_Data listing_:
________

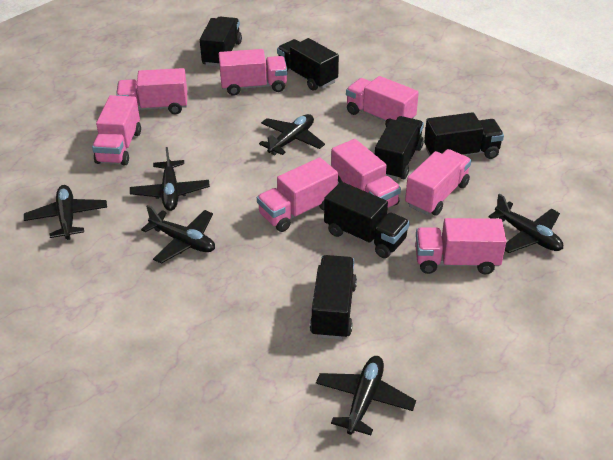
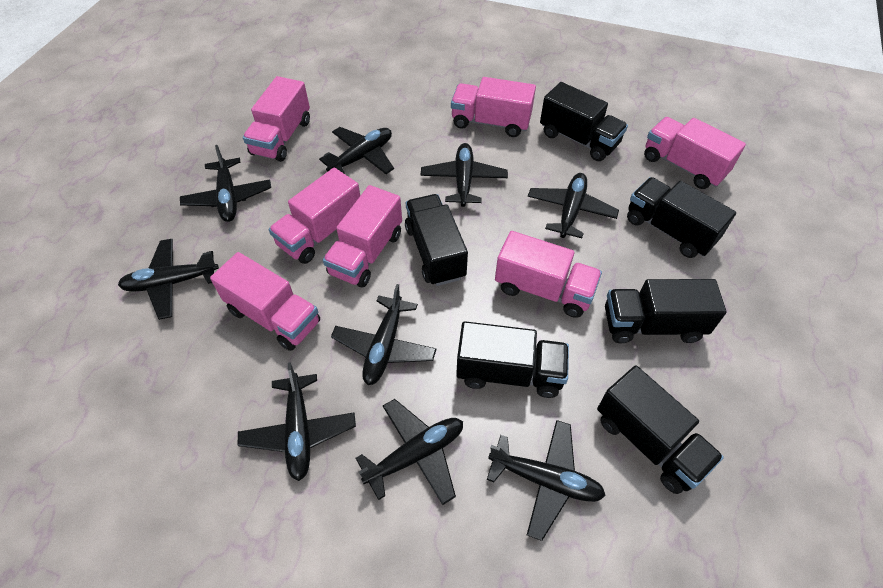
black plane: 6 -> 9
pink truck: 8 -> 7

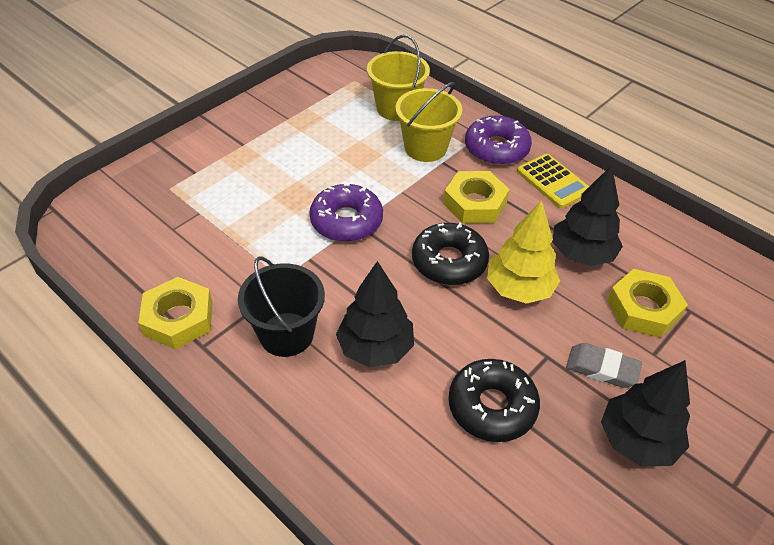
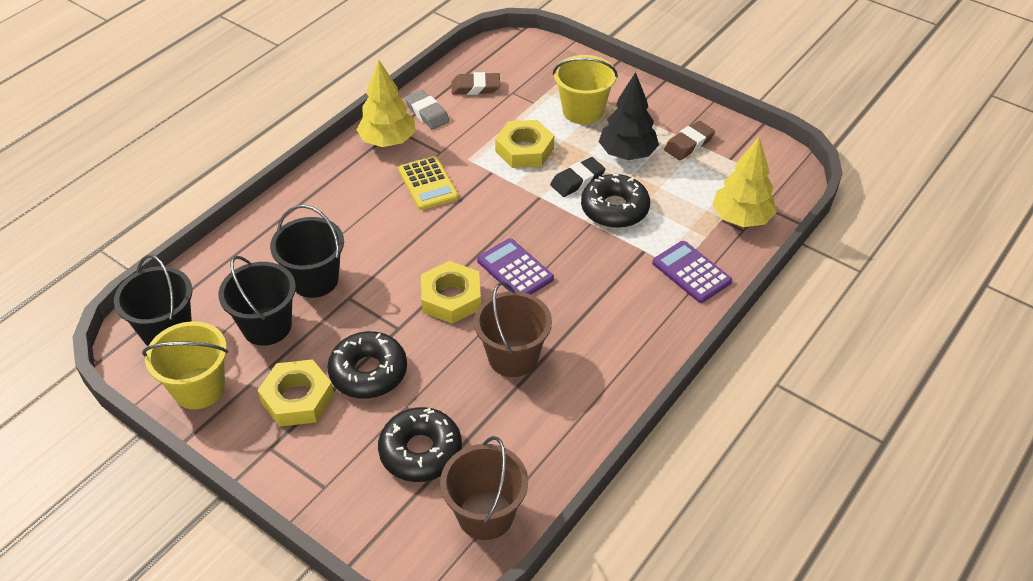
black bucket: 1 -> 3
black donut: 2 -> 3
black eraser: 0 -> 1
black tree: 3 -> 1
brown bucket: 0 -> 2
brown eraser: 0 -> 2
purple calculator: 0 -> 2
purple donut: 2 -> 0
yellow tree: 1 -> 2

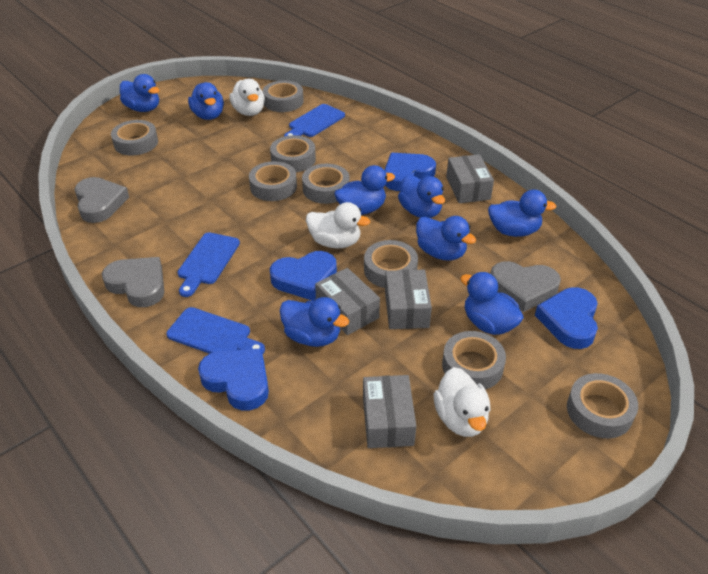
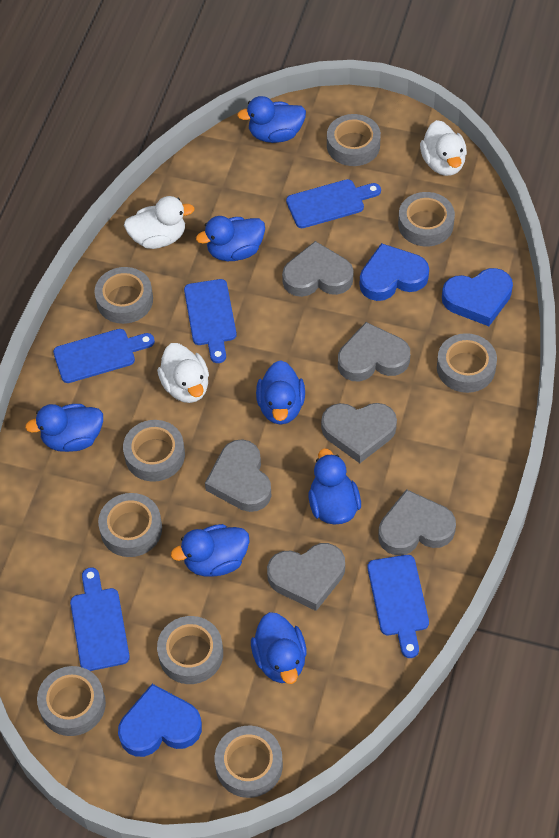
blue cutting board: 3 -> 5
blue duck: 8 -> 7
blue heart: 4 -> 3
grey box: 4 -> 0
grey heart: 3 -> 6
grey tape: 8 -> 9

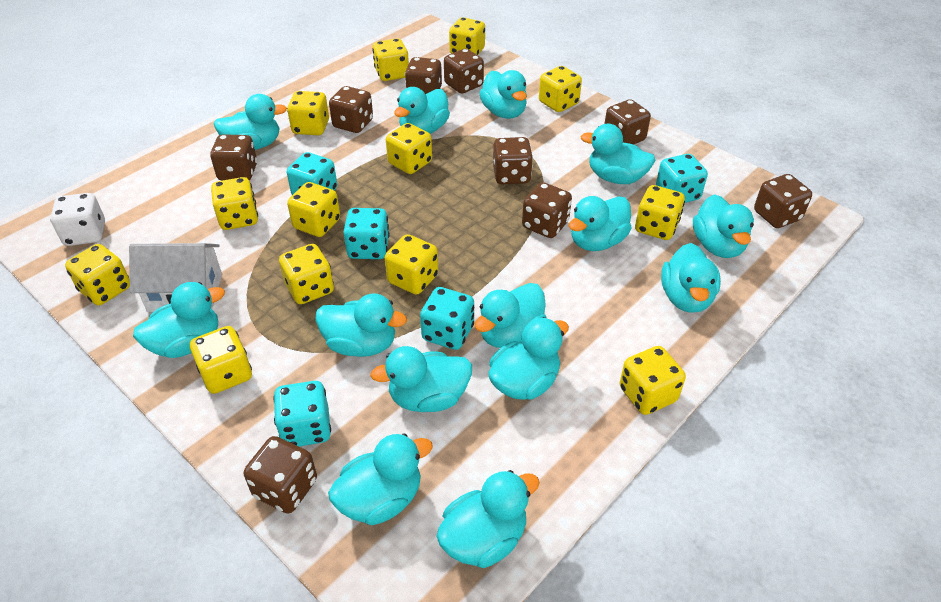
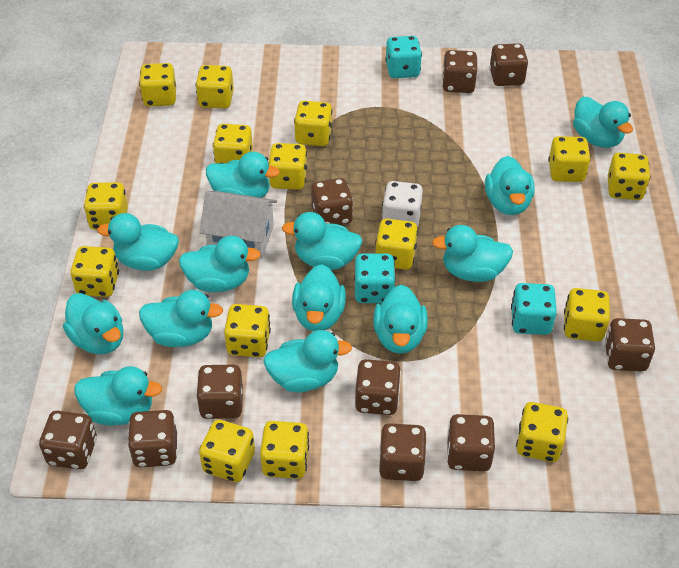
brown dice: 9 -> 10
turquoise dice: 5 -> 3
turquoise duck: 14 -> 13
yellow dice: 13 -> 15

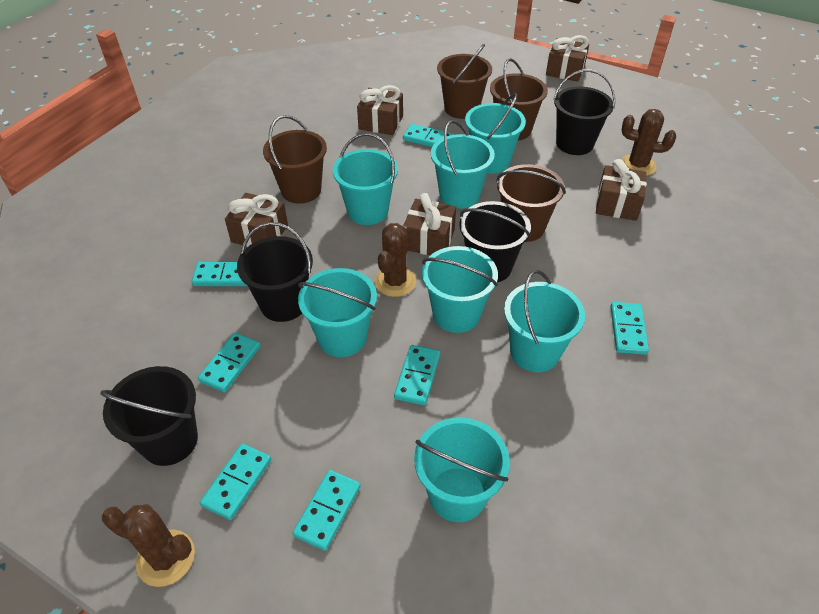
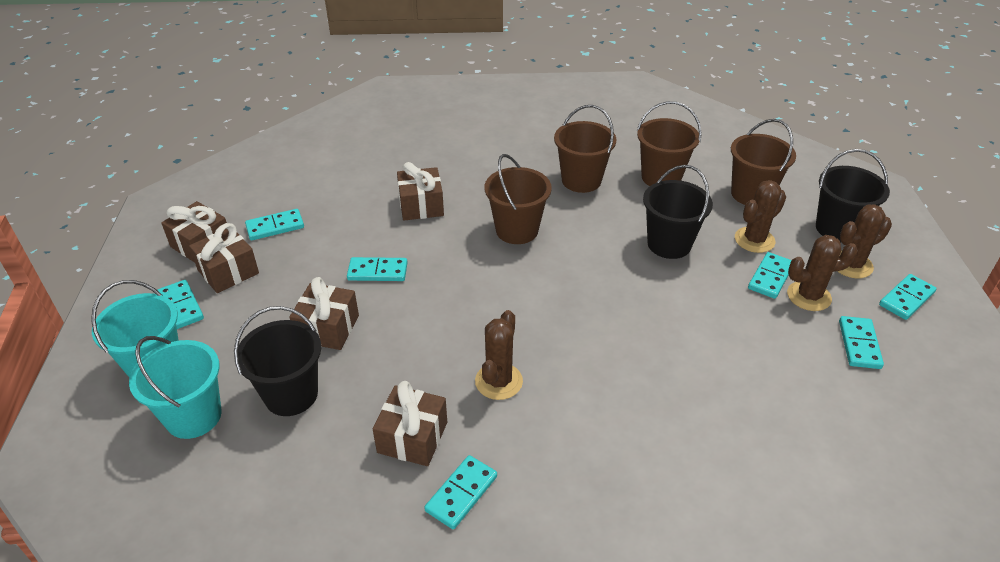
black bucket: 4 -> 3
brown cactus: 3 -> 4
turquoise bucket: 7 -> 2

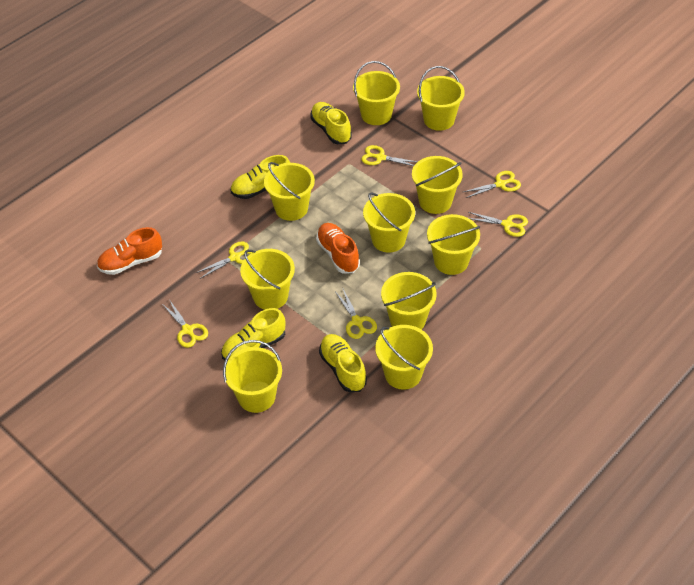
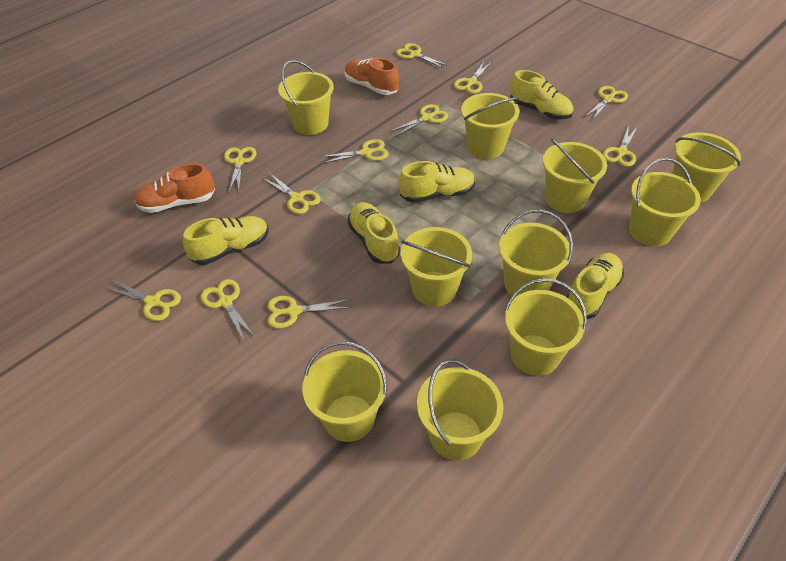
yellow scissors: 6 -> 11
yellow shoe: 4 -> 5

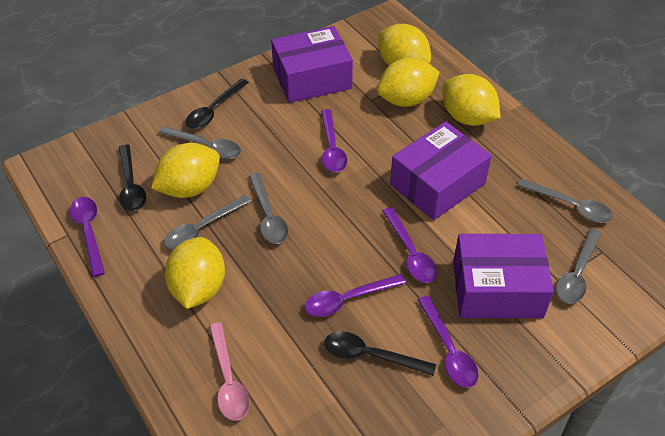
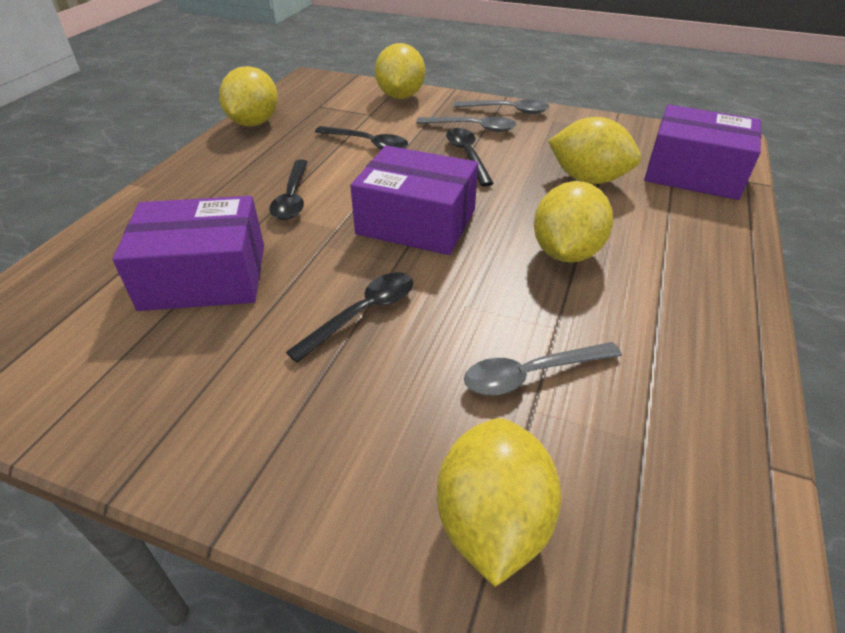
black spoon: 3 -> 4
grey spoon: 5 -> 3
pink spoon: 1 -> 0
purple spoon: 5 -> 0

________

_Exercise_:
In the entries, find every line holding "black" and copy it.

_Written response_:
black plane: 6 -> 9
black bucket: 1 -> 3
black donut: 2 -> 3
black eraser: 0 -> 1
black tree: 3 -> 1
black bucket: 4 -> 3
black spoon: 3 -> 4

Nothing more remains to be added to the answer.